The task: Each record below is to be copied exactly; the pictures are to be omitted.
● ● ● ● ●
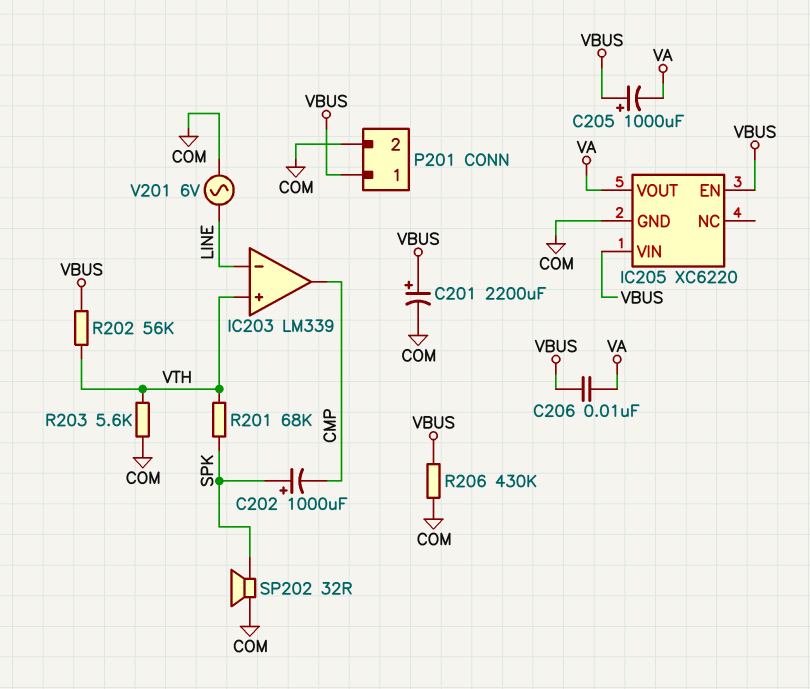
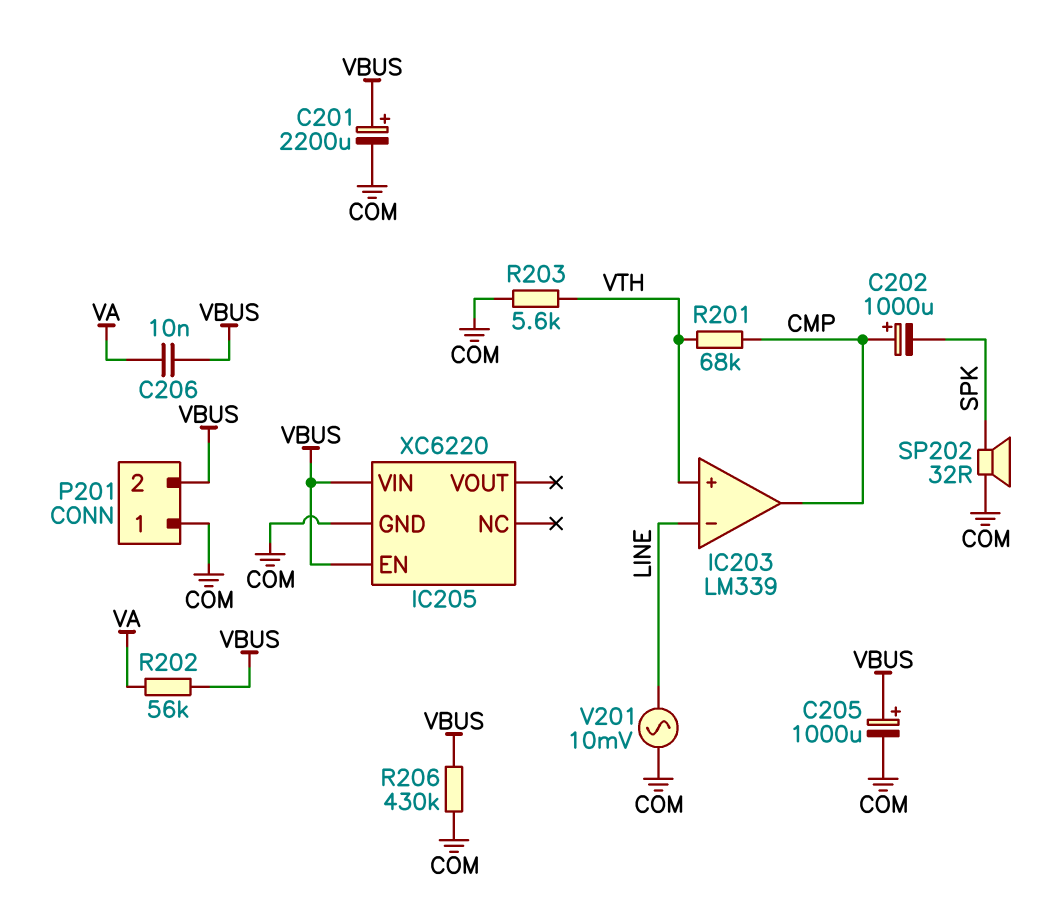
C202: 1000uF (plus SPK, minus CMP) -> 1000uF (plus CMP, minus SPK)
C205: 1000uF (plus VBUS, minus VA) -> 1000uF (plus VBUS, minus COM)
IC205 pin VOUT: VA -> none
P201 pin 1: VBUS -> COM
P201 pin 2: COM -> VBUS
R201: 68k (SPK, VTH) -> 68k (CMP, VTH)
R202: 56k (VBUS, VTH) -> 56k (VA, VBUS)
V201: AC 6V (COM, LINE) -> AC 10mV (COM, LINE)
● ● ● ● ●
Exercise solution:
C202: 1000uF (plus SPK, minus CMP) -> 1000uF (plus CMP, minus SPK)
C205: 1000uF (plus VBUS, minus VA) -> 1000uF (plus VBUS, minus COM)
IC205 pin VOUT: VA -> none
P201 pin 1: VBUS -> COM
P201 pin 2: COM -> VBUS
R201: 68k (SPK, VTH) -> 68k (CMP, VTH)
R202: 56k (VBUS, VTH) -> 56k (VA, VBUS)
V201: AC 6V (COM, LINE) -> AC 10mV (COM, LINE)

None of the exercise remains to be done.